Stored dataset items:
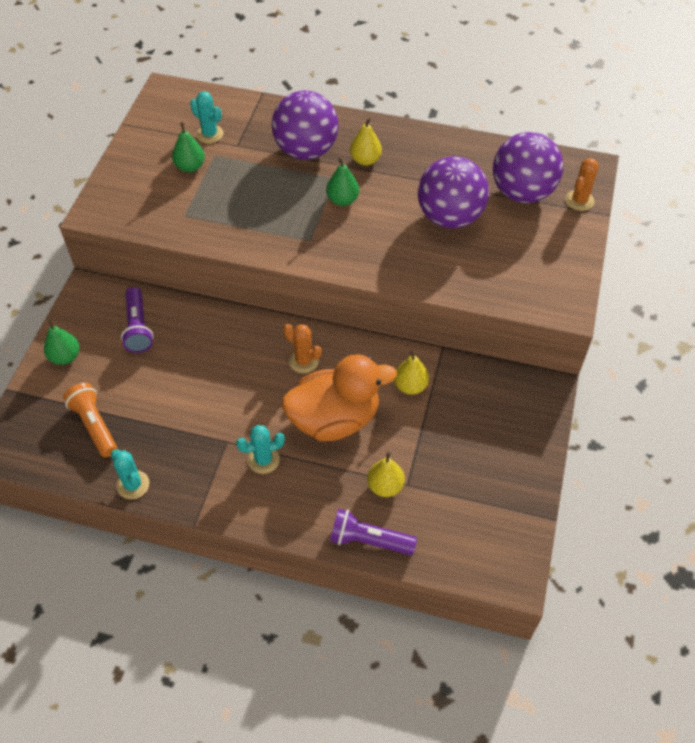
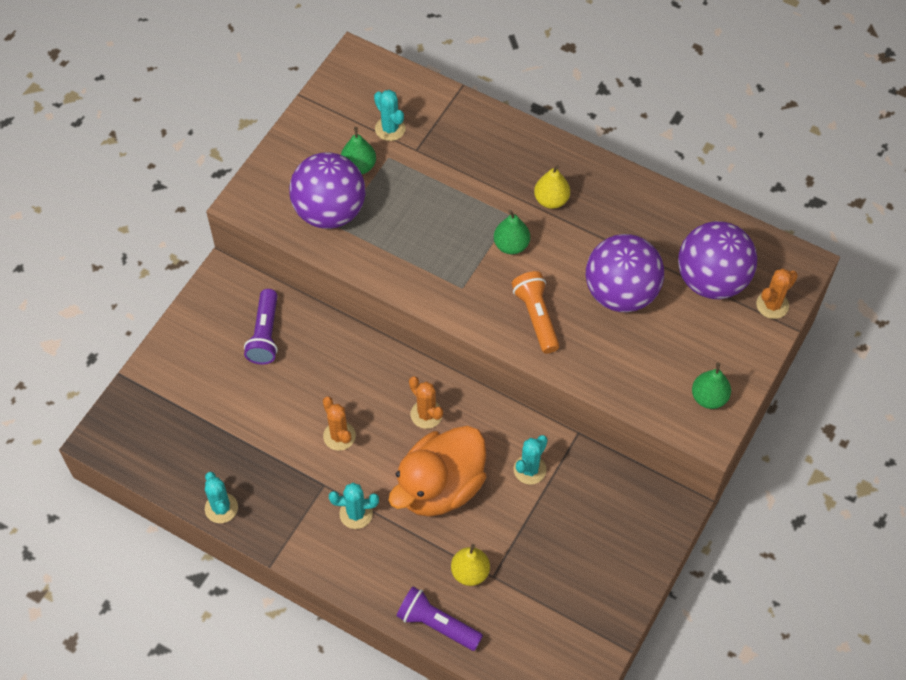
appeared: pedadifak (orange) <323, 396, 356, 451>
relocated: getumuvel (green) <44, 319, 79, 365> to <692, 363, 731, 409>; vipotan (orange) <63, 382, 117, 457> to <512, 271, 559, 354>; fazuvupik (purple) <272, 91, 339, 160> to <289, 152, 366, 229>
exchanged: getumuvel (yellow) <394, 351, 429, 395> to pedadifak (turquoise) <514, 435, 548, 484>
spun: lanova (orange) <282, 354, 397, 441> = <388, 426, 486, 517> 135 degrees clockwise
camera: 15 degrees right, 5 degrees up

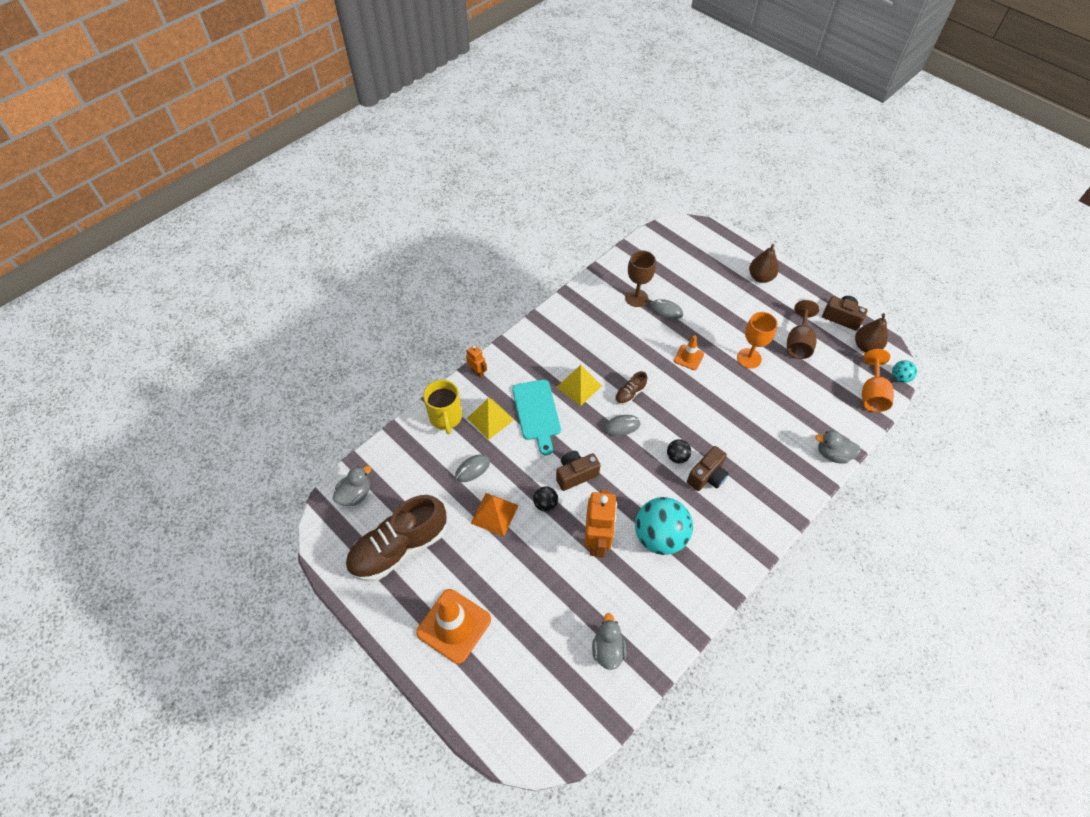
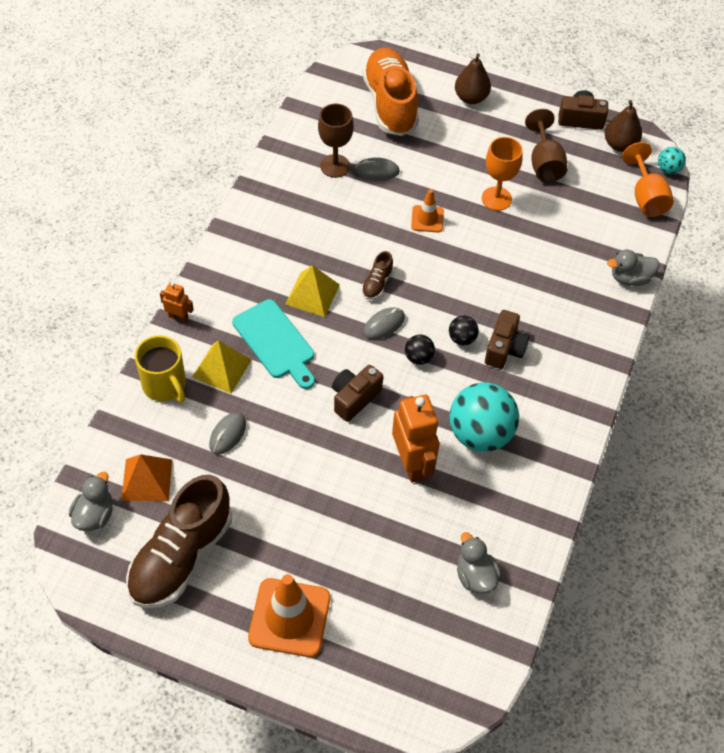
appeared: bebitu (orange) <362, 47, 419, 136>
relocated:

Instructions for the task -> Output all of the data exactly. Skip the pictures.

Result of the task ->
appeared: pedadifak (orange) <323, 396, 356, 451>
relocated: getumuvel (green) <44, 319, 79, 365> to <692, 363, 731, 409>; vipotan (orange) <63, 382, 117, 457> to <512, 271, 559, 354>; fazuvupik (purple) <272, 91, 339, 160> to <289, 152, 366, 229>
exchanged: getumuvel (yellow) <394, 351, 429, 395> to pedadifak (turquoise) <514, 435, 548, 484>
spun: lanova (orange) <282, 354, 397, 441> = <388, 426, 486, 517> 135 degrees clockwise
camera: 15 degrees right, 5 degrees up

appeared: bebitu (orange) <362, 47, 419, 136>
relocated:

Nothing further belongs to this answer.